__WHAT TO WORK ON__. Exactly and without additions, transcribe the line that contains "YELLOW VASE |" and every line after it in the data.

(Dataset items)
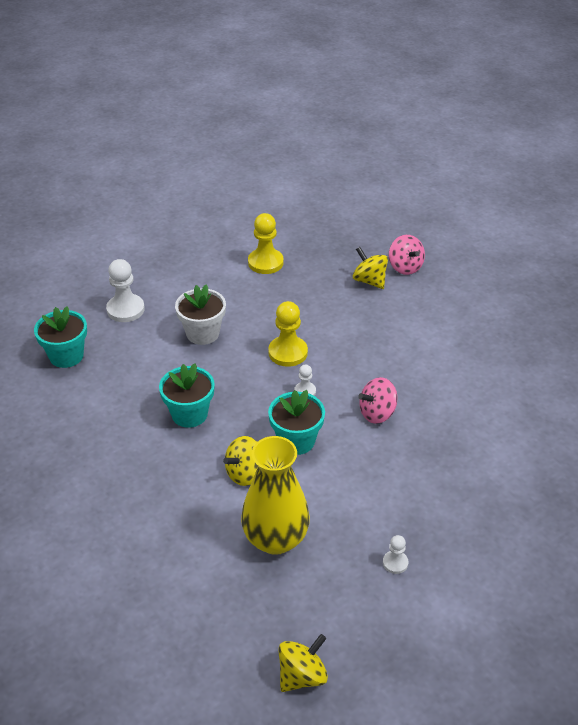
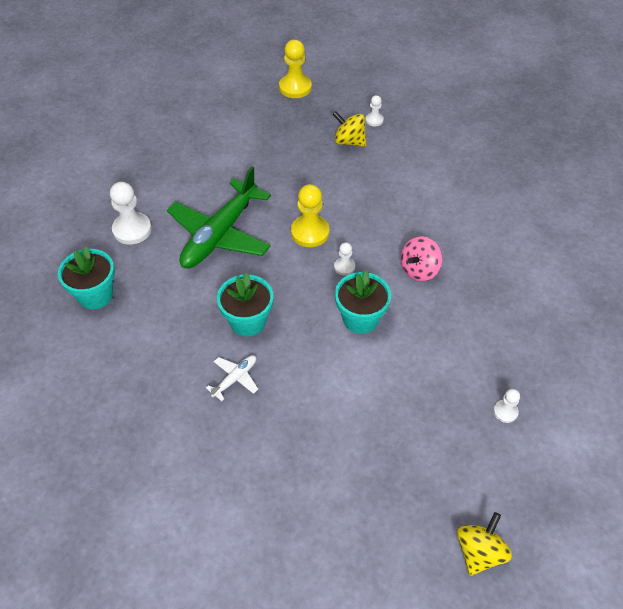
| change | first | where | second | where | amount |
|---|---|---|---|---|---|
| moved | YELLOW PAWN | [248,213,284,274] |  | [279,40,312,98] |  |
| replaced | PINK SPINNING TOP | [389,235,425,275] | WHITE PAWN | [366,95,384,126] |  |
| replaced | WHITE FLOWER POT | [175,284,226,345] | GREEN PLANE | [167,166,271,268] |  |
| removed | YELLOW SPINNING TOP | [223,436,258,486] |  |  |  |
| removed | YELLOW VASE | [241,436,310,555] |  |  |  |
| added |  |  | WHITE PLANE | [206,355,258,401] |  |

__RESULT OF THE TASK__.
| removed | YELLOW VASE | [241,436,310,555] |  |  |  |
| added |  |  | WHITE PLANE | [206,355,258,401] |  |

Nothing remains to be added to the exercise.